To do: Rewrite the lines below, changing each "sweater" to "jumper" and leaving everything else as it is.

Data to process:
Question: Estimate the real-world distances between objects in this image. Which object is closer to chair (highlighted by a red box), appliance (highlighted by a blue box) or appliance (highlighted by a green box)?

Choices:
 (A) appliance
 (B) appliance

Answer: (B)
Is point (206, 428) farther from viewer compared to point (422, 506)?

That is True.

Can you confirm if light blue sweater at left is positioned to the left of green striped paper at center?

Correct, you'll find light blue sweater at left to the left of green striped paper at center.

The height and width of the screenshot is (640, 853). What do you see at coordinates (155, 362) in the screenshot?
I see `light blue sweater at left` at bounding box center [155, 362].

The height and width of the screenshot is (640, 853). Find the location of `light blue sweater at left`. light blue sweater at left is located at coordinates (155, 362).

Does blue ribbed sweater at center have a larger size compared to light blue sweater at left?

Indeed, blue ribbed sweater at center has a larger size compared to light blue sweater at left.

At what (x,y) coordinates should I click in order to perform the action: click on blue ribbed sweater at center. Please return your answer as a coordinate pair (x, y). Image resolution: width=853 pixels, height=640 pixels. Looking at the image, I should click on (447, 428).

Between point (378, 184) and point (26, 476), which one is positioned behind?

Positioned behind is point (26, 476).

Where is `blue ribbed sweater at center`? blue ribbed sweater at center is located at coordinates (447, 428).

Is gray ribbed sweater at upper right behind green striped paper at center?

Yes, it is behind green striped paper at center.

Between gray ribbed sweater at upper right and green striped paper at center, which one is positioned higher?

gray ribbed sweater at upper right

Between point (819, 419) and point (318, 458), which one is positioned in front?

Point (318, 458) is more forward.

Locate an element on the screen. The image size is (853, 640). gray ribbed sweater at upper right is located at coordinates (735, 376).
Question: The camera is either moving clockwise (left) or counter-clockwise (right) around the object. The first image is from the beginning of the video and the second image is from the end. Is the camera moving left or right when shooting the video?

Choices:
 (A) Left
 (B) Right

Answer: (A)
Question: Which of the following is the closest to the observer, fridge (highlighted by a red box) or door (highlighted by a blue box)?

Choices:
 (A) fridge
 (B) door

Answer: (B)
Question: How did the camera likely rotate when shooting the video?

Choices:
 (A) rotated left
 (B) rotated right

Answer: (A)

Written reply:
Question: Estimate the real-world distances between objects in this image. Which object is closer to chair (highlighted by a red box), appliance (highlighted by a blue box) or appliance (highlighted by a green box)?

Choices:
 (A) appliance
 (B) appliance

Answer: (B)
Is point (206, 428) farther from viewer compared to point (422, 506)?

That is True.

Can you confirm if light blue jumper at left is positioned to the left of green striped paper at center?

Correct, you'll find light blue jumper at left to the left of green striped paper at center.

The height and width of the screenshot is (640, 853). What do you see at coordinates (155, 362) in the screenshot?
I see `light blue jumper at left` at bounding box center [155, 362].

The height and width of the screenshot is (640, 853). Find the location of `light blue jumper at left`. light blue jumper at left is located at coordinates (155, 362).

Does blue ribbed jumper at center have a larger size compared to light blue jumper at left?

Indeed, blue ribbed jumper at center has a larger size compared to light blue jumper at left.

At what (x,y) coordinates should I click in order to perform the action: click on blue ribbed jumper at center. Please return your answer as a coordinate pair (x, y). Image resolution: width=853 pixels, height=640 pixels. Looking at the image, I should click on (447, 428).

Between point (378, 184) and point (26, 476), which one is positioned behind?

Positioned behind is point (26, 476).

Where is `blue ribbed jumper at center`? blue ribbed jumper at center is located at coordinates (447, 428).

Is gray ribbed jumper at upper right behind green striped paper at center?

Yes, it is behind green striped paper at center.

Between gray ribbed jumper at upper right and green striped paper at center, which one is positioned higher?

gray ribbed jumper at upper right

Between point (819, 419) and point (318, 458), which one is positioned in front?

Point (318, 458) is more forward.

Locate an element on the screen. The image size is (853, 640). gray ribbed jumper at upper right is located at coordinates (735, 376).
Question: The camera is either moving clockwise (left) or counter-clockwise (right) around the object. The first image is from the beginning of the video and the second image is from the end. Is the camera moving left or right when shooting the video?

Choices:
 (A) Left
 (B) Right

Answer: (A)
Question: Which of the following is the closest to the observer, fridge (highlighted by a red box) or door (highlighted by a blue box)?

Choices:
 (A) fridge
 (B) door

Answer: (B)
Question: How did the camera likely rotate when shooting the video?

Choices:
 (A) rotated left
 (B) rotated right

Answer: (A)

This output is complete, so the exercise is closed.